-- Opening Marker --

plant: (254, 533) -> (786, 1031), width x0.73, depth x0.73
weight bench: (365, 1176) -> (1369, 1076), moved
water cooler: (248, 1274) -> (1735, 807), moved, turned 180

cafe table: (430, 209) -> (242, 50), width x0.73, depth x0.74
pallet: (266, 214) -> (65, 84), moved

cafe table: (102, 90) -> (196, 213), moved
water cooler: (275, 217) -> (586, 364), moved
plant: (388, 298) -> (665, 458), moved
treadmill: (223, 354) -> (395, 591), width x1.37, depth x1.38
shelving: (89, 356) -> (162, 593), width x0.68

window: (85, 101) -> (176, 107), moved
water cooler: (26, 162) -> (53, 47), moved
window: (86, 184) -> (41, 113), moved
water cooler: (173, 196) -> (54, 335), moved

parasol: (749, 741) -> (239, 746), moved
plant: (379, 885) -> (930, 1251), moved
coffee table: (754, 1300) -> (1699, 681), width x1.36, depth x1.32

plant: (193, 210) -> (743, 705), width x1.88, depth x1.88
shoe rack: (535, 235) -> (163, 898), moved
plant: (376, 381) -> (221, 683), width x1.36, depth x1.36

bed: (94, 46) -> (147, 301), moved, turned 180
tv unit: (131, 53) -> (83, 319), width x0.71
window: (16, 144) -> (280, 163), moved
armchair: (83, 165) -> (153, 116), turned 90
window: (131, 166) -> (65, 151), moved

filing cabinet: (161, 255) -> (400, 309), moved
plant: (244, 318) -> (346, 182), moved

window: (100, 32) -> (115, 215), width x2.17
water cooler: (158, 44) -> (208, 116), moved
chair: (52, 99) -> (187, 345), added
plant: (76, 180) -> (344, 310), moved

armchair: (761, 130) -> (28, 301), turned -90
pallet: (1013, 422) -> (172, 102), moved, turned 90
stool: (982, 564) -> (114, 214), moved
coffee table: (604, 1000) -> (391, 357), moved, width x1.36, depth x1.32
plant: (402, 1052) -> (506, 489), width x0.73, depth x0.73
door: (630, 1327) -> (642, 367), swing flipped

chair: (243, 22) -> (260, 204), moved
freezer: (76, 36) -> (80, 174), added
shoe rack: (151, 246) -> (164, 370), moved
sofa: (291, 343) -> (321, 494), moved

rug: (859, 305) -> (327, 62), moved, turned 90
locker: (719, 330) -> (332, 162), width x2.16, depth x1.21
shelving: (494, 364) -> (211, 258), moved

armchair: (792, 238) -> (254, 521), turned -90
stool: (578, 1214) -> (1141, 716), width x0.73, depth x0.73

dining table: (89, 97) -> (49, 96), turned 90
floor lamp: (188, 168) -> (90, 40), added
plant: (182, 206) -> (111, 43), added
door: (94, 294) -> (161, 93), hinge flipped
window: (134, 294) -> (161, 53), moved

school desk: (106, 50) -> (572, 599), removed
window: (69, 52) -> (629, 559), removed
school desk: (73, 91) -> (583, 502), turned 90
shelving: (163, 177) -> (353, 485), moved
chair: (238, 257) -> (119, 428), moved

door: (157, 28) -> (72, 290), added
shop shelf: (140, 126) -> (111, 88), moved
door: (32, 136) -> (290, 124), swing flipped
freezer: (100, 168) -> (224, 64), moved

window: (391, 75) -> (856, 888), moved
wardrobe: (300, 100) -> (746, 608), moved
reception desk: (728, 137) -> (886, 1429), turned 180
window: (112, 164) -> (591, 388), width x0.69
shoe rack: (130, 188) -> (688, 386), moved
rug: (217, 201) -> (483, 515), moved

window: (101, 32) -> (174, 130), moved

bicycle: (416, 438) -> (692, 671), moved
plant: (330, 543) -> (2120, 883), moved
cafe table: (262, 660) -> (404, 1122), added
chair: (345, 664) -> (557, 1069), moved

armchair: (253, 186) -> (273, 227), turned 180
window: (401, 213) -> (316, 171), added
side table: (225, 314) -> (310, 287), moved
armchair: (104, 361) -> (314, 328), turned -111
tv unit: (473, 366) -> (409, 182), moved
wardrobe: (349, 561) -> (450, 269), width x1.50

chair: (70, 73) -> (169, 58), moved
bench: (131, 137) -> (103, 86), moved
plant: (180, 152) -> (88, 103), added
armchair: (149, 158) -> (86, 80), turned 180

-- Closing Marker --

Your goal: Line count for the string "table": say how many lines in the listing contain it, and add nothing.

Reply: 7